(Shape position tracking data)
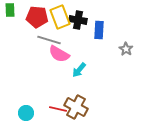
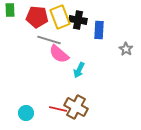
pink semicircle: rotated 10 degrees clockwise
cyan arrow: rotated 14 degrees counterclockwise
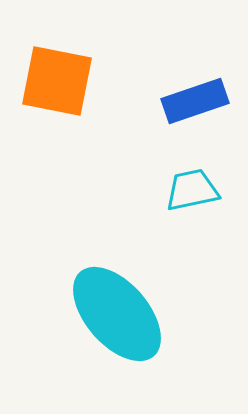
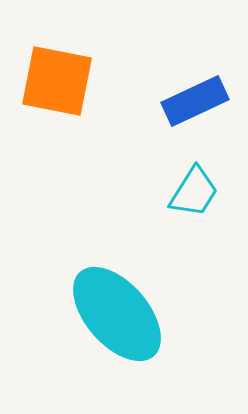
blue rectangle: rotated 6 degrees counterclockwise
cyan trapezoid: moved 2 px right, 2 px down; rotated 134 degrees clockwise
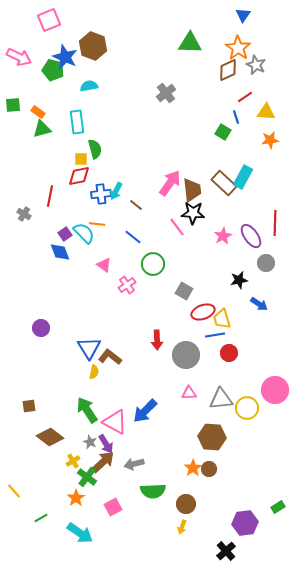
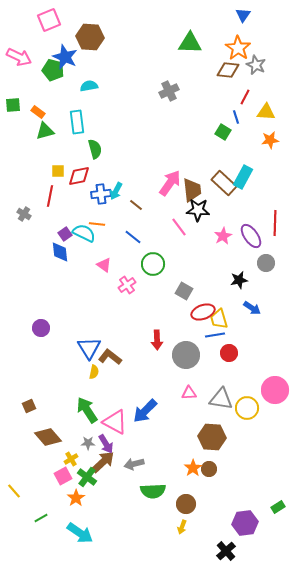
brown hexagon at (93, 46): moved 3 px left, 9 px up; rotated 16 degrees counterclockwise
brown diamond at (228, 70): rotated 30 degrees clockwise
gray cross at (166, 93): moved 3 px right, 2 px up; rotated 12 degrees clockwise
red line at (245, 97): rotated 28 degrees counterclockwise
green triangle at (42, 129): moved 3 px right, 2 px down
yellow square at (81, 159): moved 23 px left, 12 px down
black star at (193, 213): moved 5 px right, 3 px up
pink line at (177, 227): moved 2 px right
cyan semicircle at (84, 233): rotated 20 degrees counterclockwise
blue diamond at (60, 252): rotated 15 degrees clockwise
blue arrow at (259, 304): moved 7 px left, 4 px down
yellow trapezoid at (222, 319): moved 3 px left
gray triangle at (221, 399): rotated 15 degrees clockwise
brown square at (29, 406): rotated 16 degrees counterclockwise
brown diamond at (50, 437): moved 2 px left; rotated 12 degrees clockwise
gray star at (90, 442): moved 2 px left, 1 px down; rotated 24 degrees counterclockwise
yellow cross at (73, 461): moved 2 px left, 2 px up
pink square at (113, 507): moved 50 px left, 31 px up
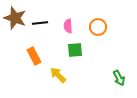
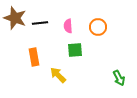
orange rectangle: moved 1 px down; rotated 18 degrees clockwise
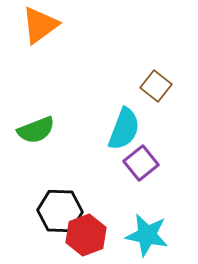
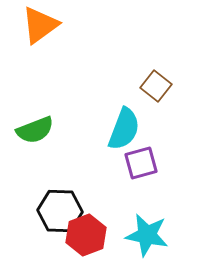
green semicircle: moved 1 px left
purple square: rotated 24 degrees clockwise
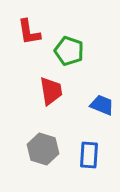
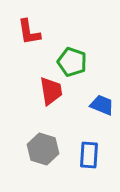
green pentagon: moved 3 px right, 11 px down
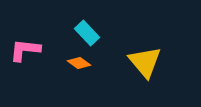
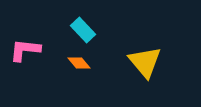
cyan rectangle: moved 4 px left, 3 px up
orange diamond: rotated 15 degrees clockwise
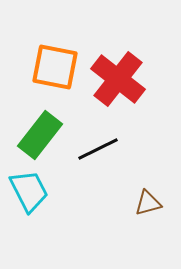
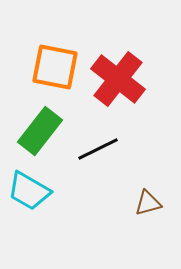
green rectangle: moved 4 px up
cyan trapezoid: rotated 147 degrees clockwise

**WORK ITEM**.
Only what runs from the line containing "gray triangle at" through the end of the entries above should be extracted, exactly and without pictures.

**ANSWER TO THE EXERCISE**.
gray triangle at (221, 399): rotated 15 degrees clockwise
brown square at (29, 406): rotated 16 degrees counterclockwise
brown diamond at (50, 437): moved 2 px left; rotated 12 degrees clockwise
gray star at (90, 442): moved 2 px left, 1 px down; rotated 24 degrees counterclockwise
yellow cross at (73, 461): moved 2 px left, 2 px up
pink square at (113, 507): moved 50 px left, 31 px up
orange rectangle: moved 1 px down; rotated 18 degrees clockwise
green semicircle: moved 1 px left
purple square: rotated 24 degrees clockwise
green pentagon: moved 3 px right, 11 px down
cyan rectangle: moved 4 px left, 3 px up
orange diamond: rotated 15 degrees clockwise
green rectangle: moved 4 px up
cyan trapezoid: rotated 147 degrees clockwise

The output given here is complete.